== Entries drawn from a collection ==
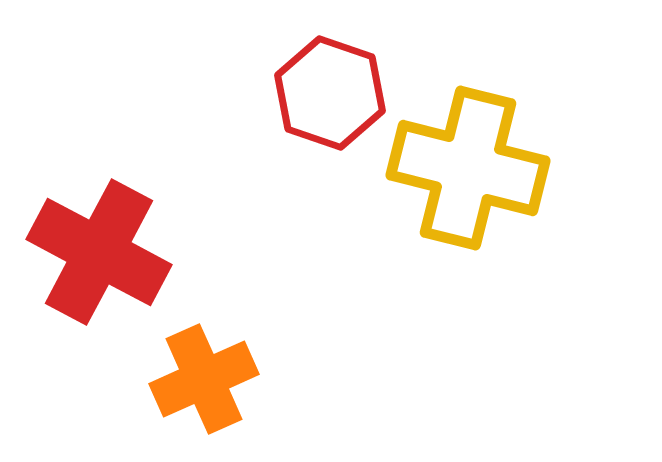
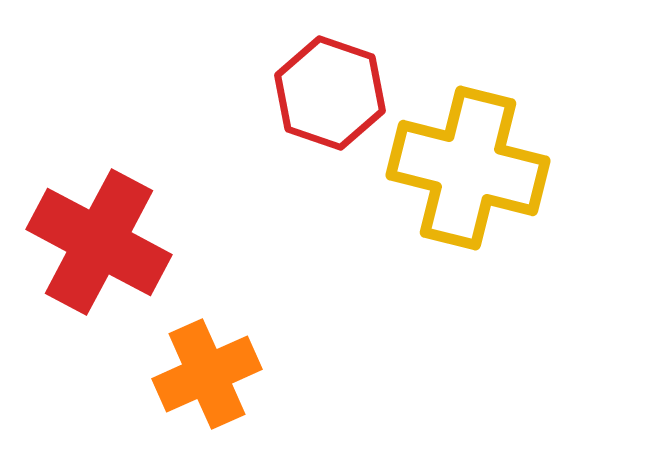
red cross: moved 10 px up
orange cross: moved 3 px right, 5 px up
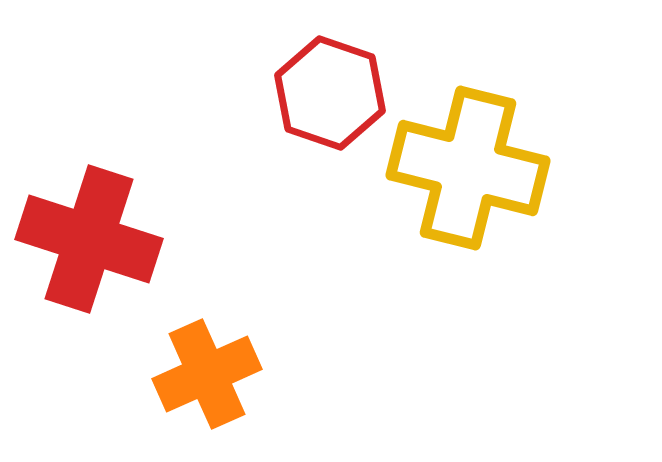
red cross: moved 10 px left, 3 px up; rotated 10 degrees counterclockwise
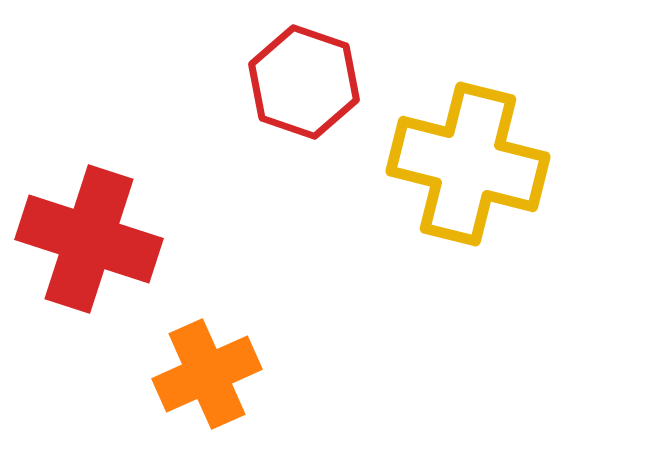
red hexagon: moved 26 px left, 11 px up
yellow cross: moved 4 px up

== Task instructions ==
Repeat verbatim everything from the line containing "red hexagon: moved 26 px left, 11 px up" down to the last line of the records, including both of those lines.

== The solution ==
red hexagon: moved 26 px left, 11 px up
yellow cross: moved 4 px up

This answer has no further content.